DATA SUPPLIED ->
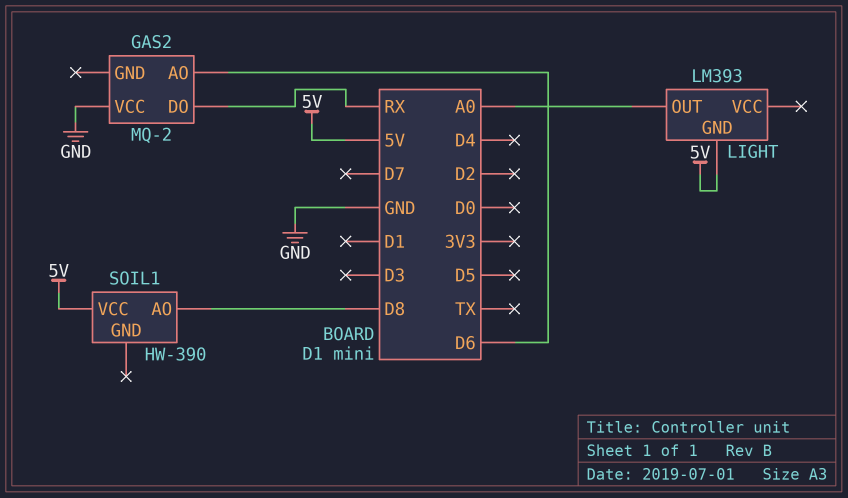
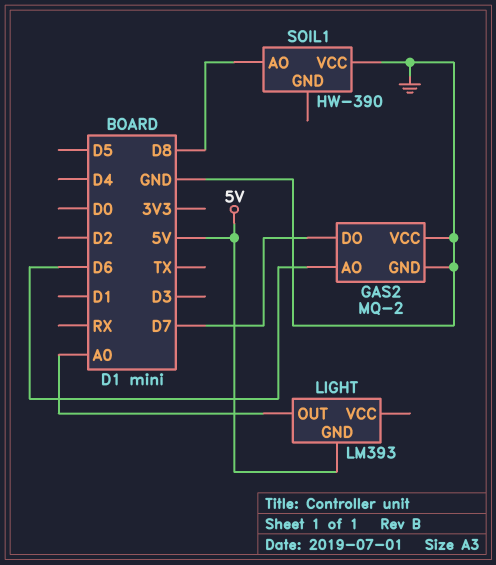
GAS2 pin DO: RX -> D7
GAS2 pin GND: none -> GND
SOIL1 pin VCC: 5V -> GND

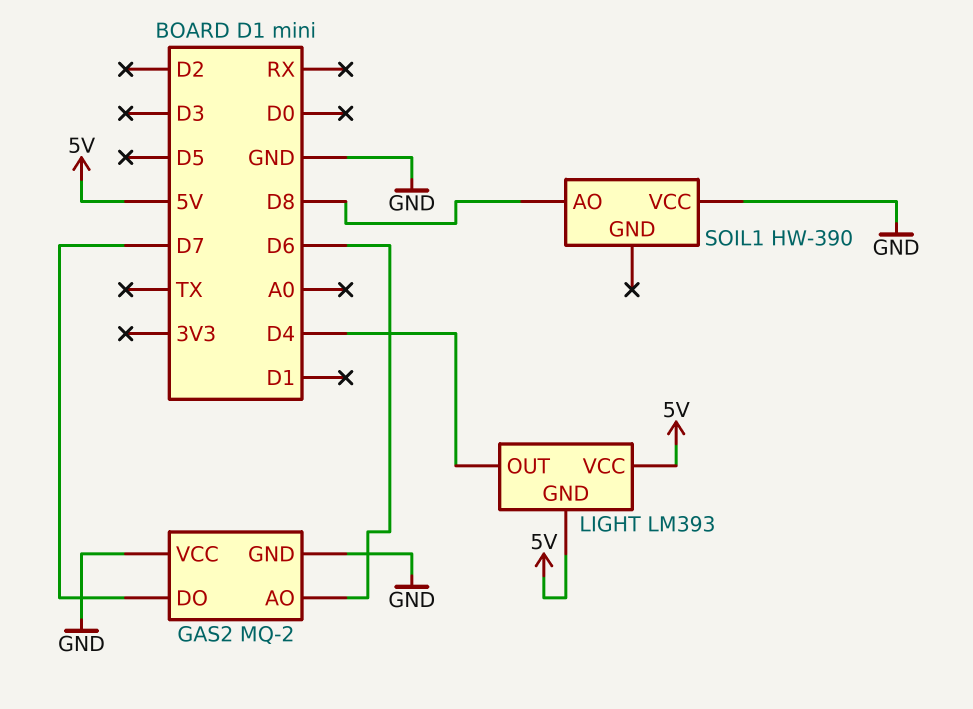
LIGHT pin OUT: A0 -> D4
LIGHT pin VCC: none -> 5V

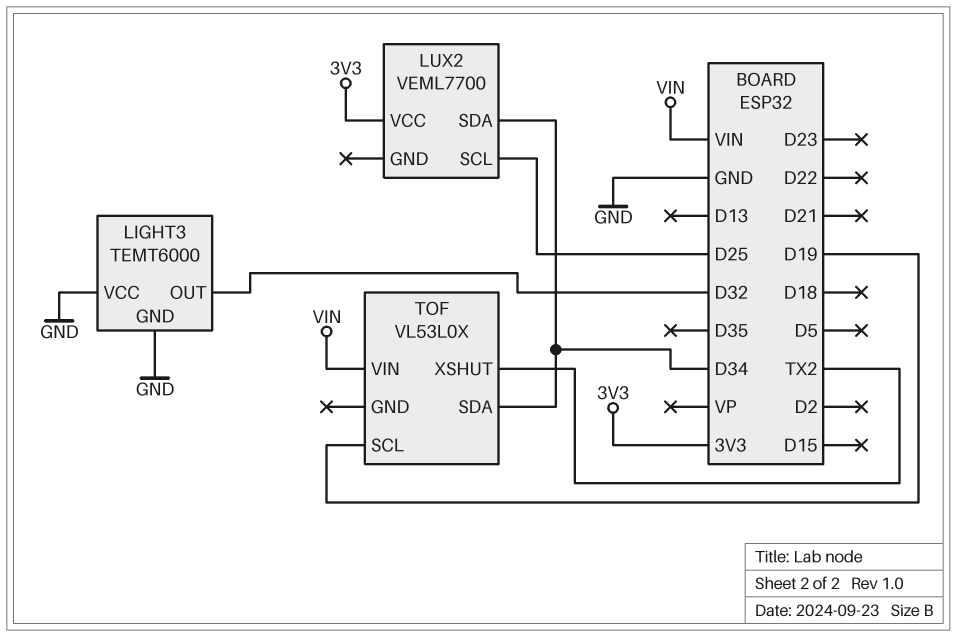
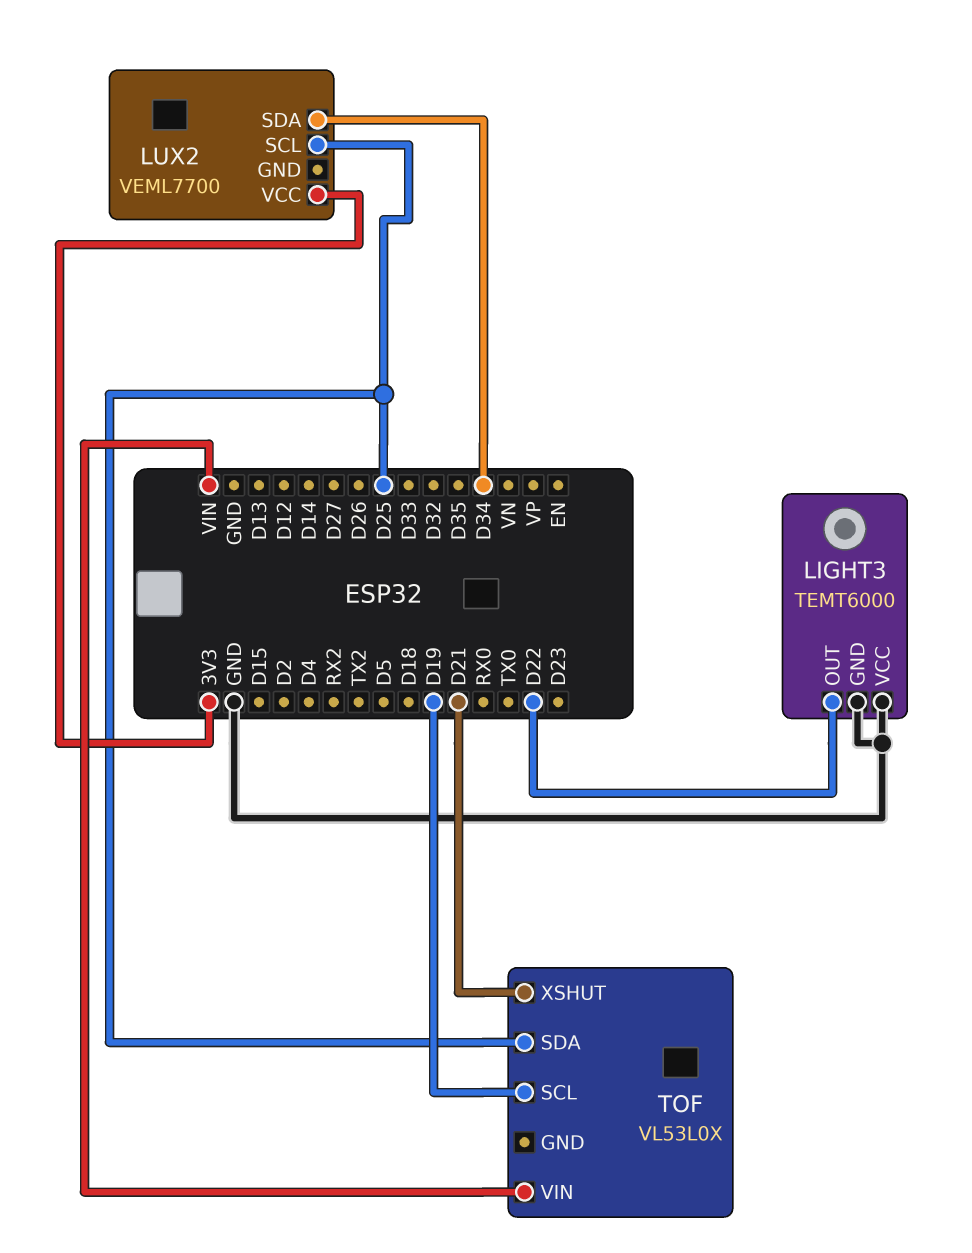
LIGHT3 pin OUT: D32 -> D22
TOF pin SDA: D34 -> D25
TOF pin XSHUT: TX2 -> D21

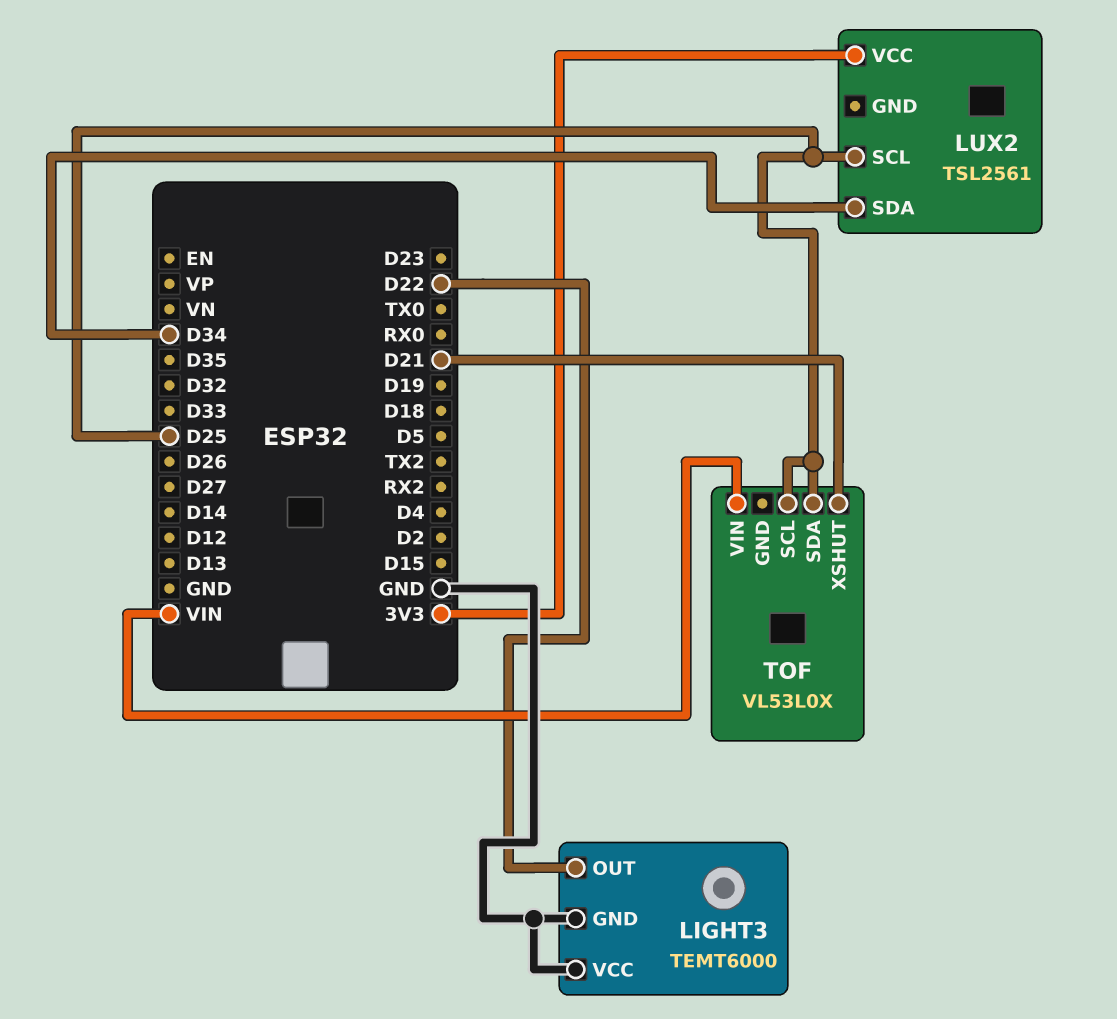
LUX2: VEML7700 -> TSL2561
TOF pin SCL: D19 -> D25

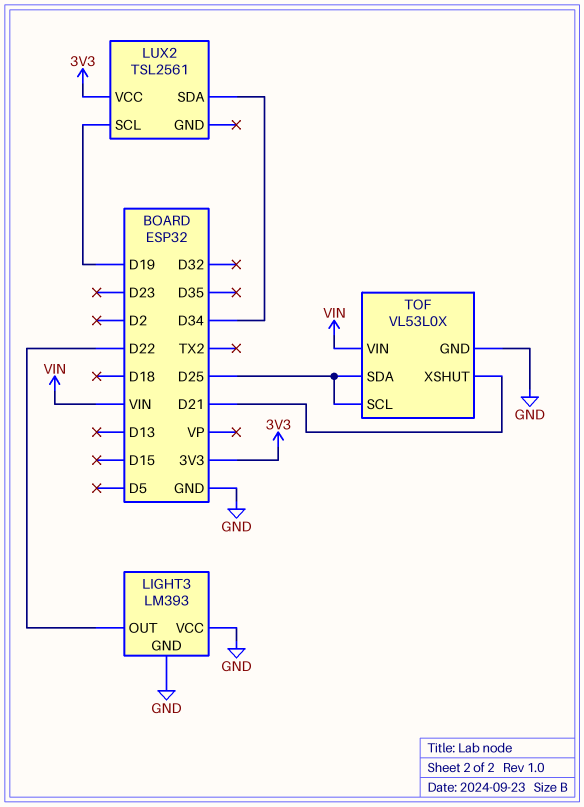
LIGHT3: TEMT6000 -> LM393
LUX2 pin SCL: D25 -> D19
TOF pin GND: none -> GND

AIM OF THE TASK ->
Restate the data above word for word, omitting every picture.

TASK ANSWER ->
GAS2 pin DO: RX -> D7
GAS2 pin GND: none -> GND
SOIL1 pin VCC: 5V -> GND

LIGHT pin OUT: A0 -> D4
LIGHT pin VCC: none -> 5V

LIGHT3 pin OUT: D32 -> D22
TOF pin SDA: D34 -> D25
TOF pin XSHUT: TX2 -> D21

LUX2: VEML7700 -> TSL2561
TOF pin SCL: D19 -> D25

LIGHT3: TEMT6000 -> LM393
LUX2 pin SCL: D25 -> D19
TOF pin GND: none -> GND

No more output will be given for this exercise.